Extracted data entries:
┏━━

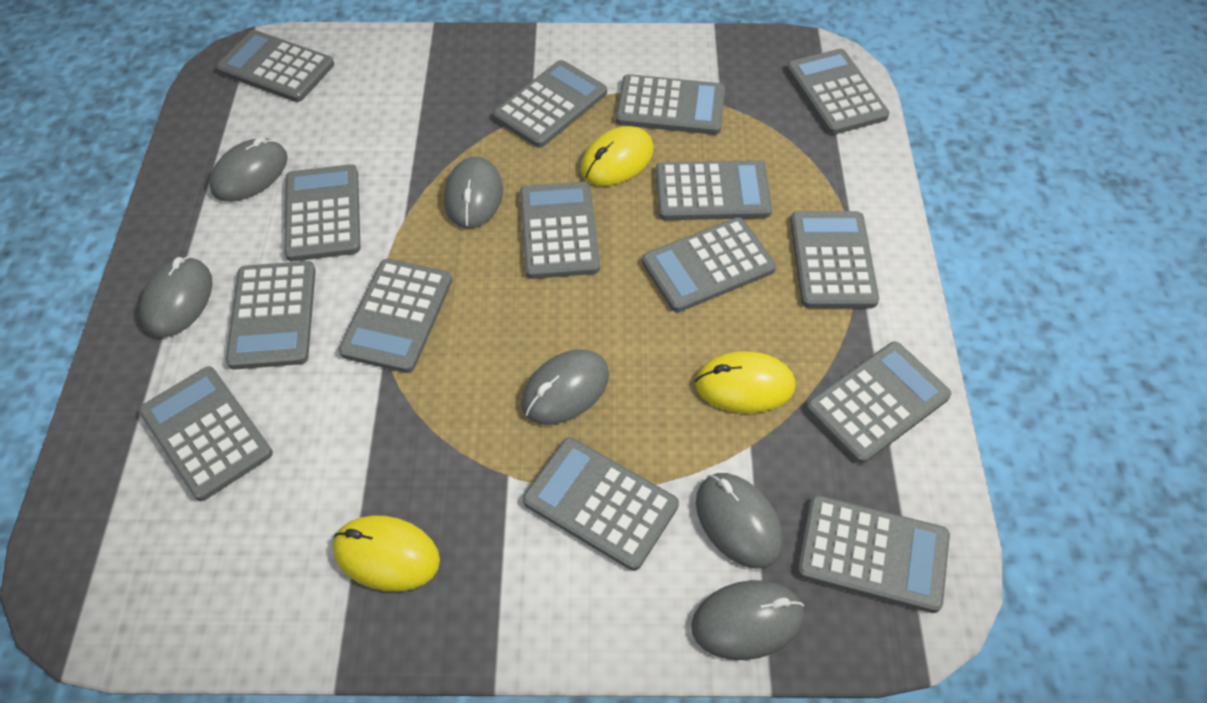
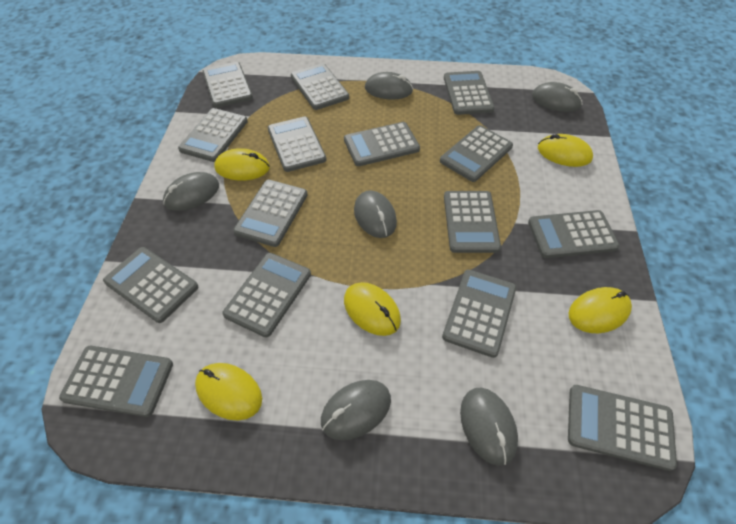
yellow mouse: 3 -> 5

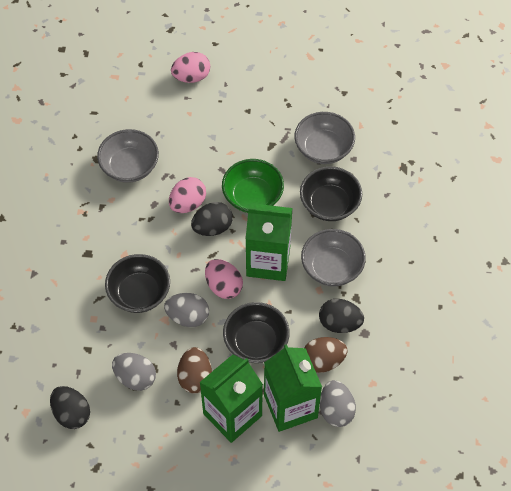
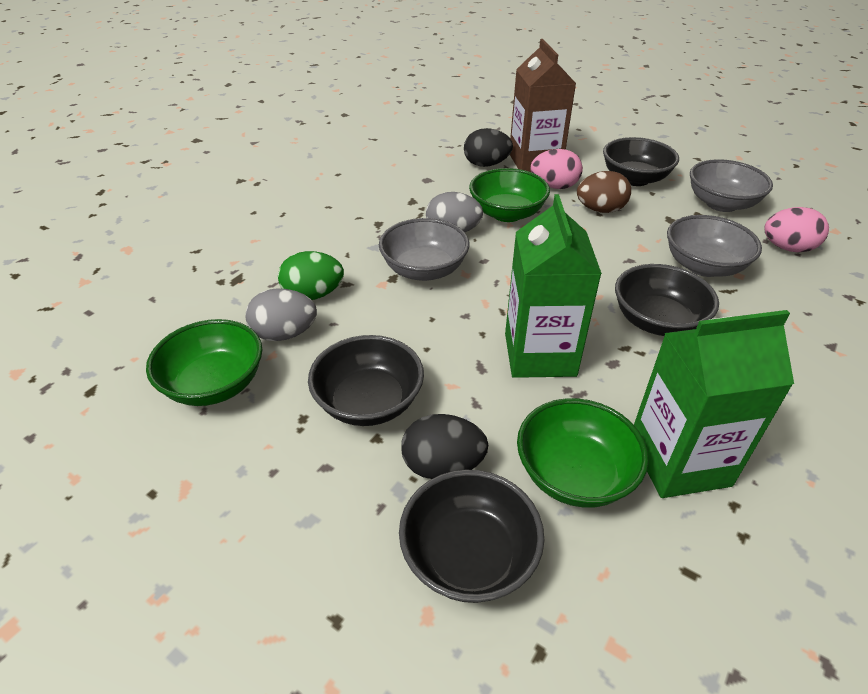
black bowl: 3 -> 4
black egg: 3 -> 2
brown carton: 0 -> 1
brown egg: 2 -> 1
green bowl: 1 -> 3
green carton: 3 -> 2
green egg: 0 -> 1
grey egg: 3 -> 2
pink egg: 3 -> 2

┗━━

Only lines that include "green" belong in the answer; return them from the entries above.

green bowl: 1 -> 3
green carton: 3 -> 2
green egg: 0 -> 1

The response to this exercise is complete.